_Data shown_

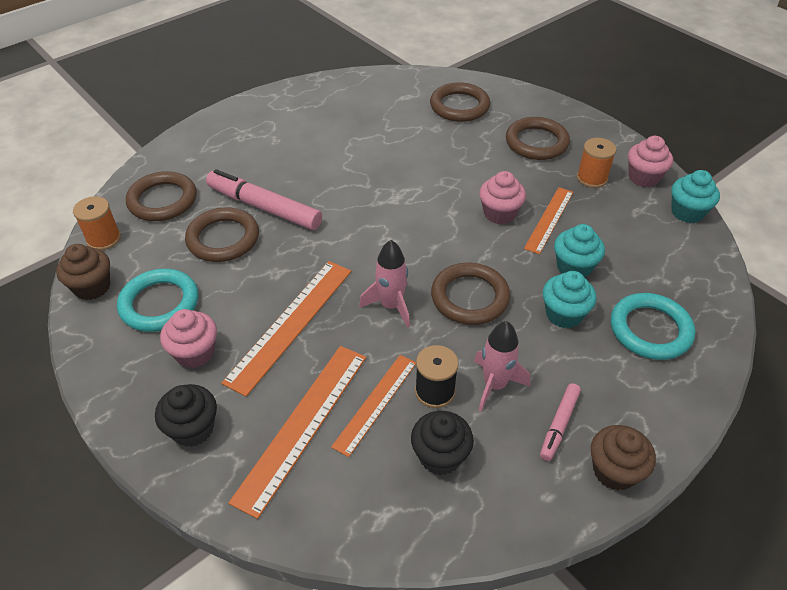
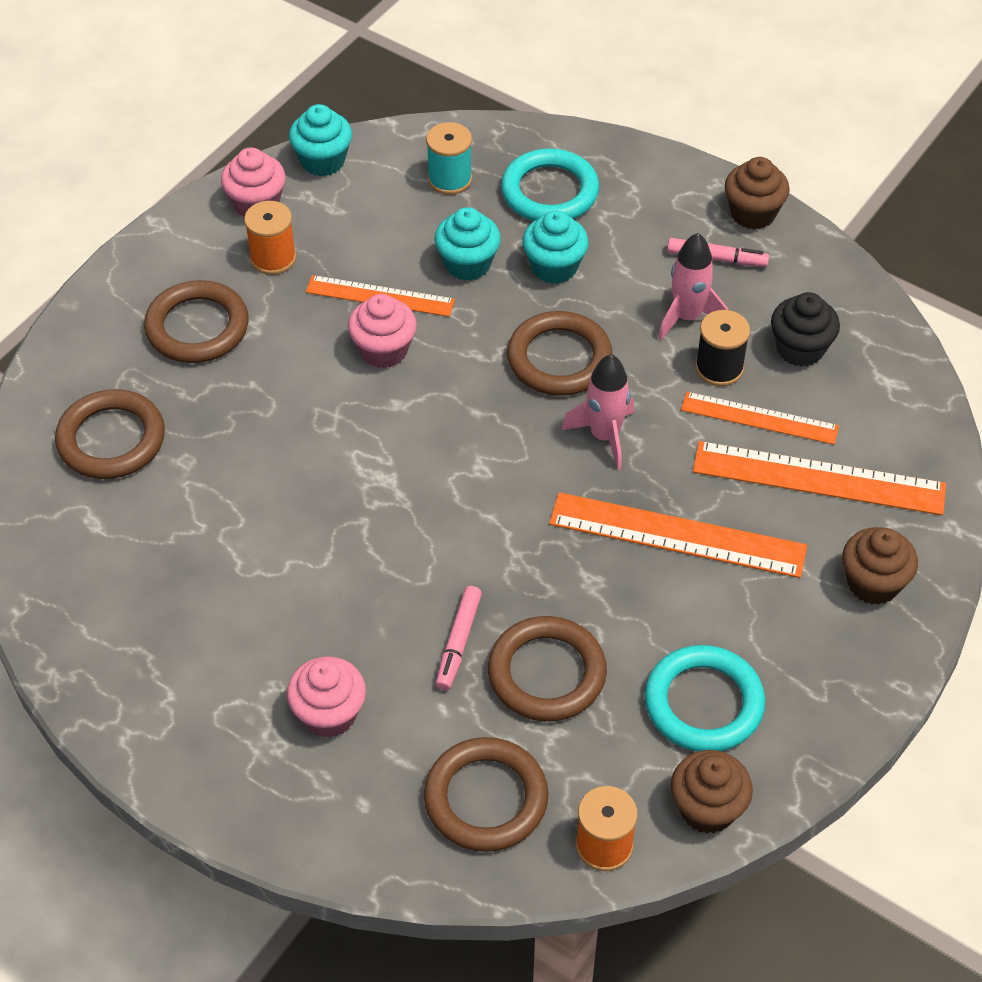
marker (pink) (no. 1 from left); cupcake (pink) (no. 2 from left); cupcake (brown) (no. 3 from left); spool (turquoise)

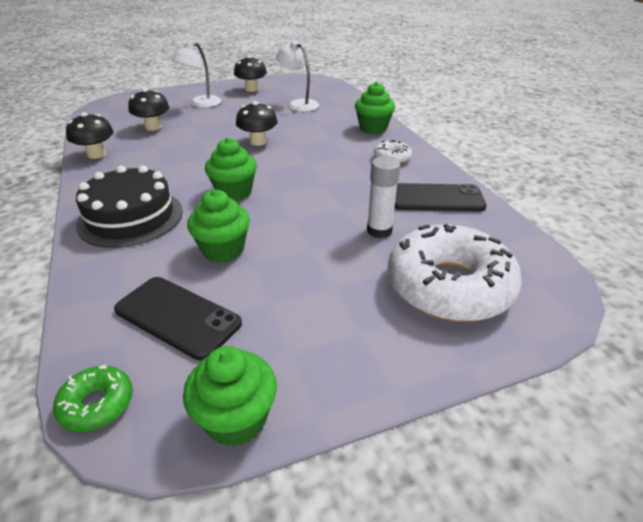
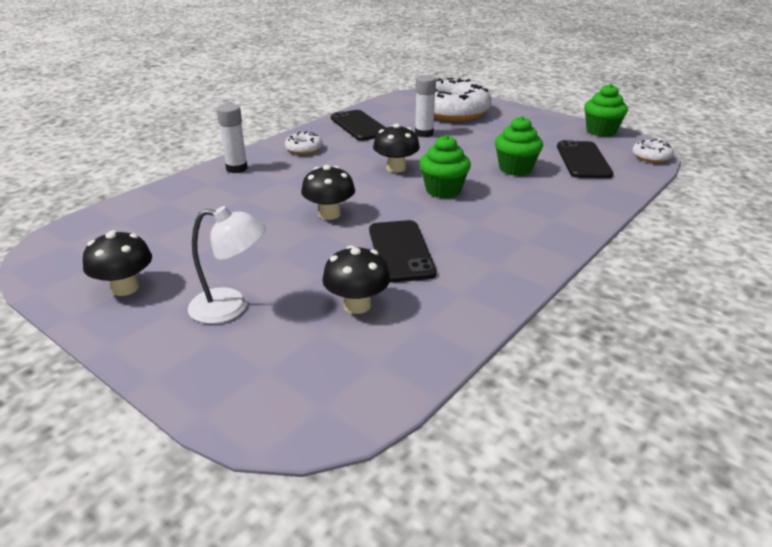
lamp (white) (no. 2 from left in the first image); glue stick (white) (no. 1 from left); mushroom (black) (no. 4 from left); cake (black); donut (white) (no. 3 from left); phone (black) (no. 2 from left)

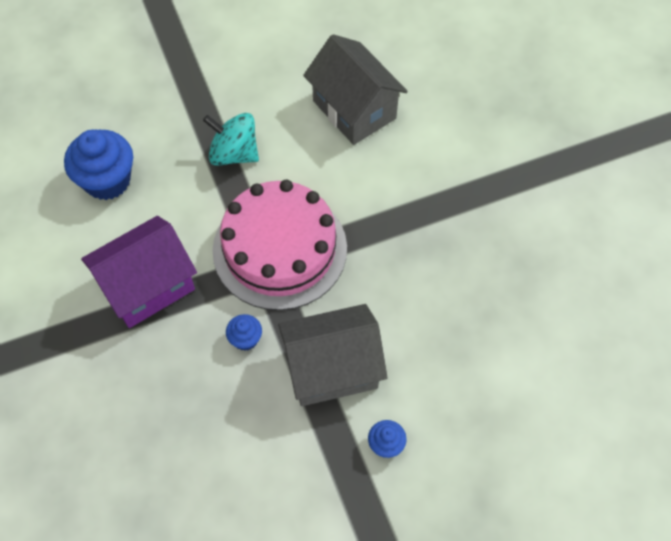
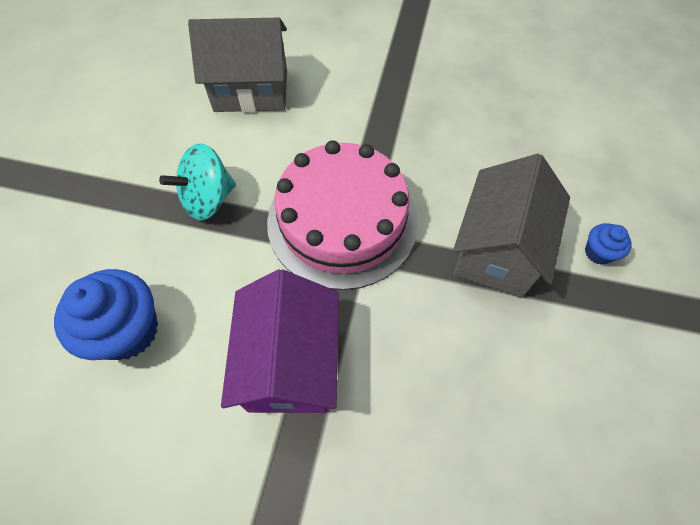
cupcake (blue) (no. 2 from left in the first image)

_Task description_
Print the listing exactly, minus any pictures.

_Solution to this exercise_
marker (pink) (no. 1 from left); cupcake (pink) (no. 2 from left); cupcake (brown) (no. 3 from left); spool (turquoise)

lamp (white) (no. 2 from left in the first image); glue stick (white) (no. 1 from left); mushroom (black) (no. 4 from left); cake (black); donut (white) (no. 3 from left); phone (black) (no. 2 from left)

cupcake (blue) (no. 2 from left in the first image)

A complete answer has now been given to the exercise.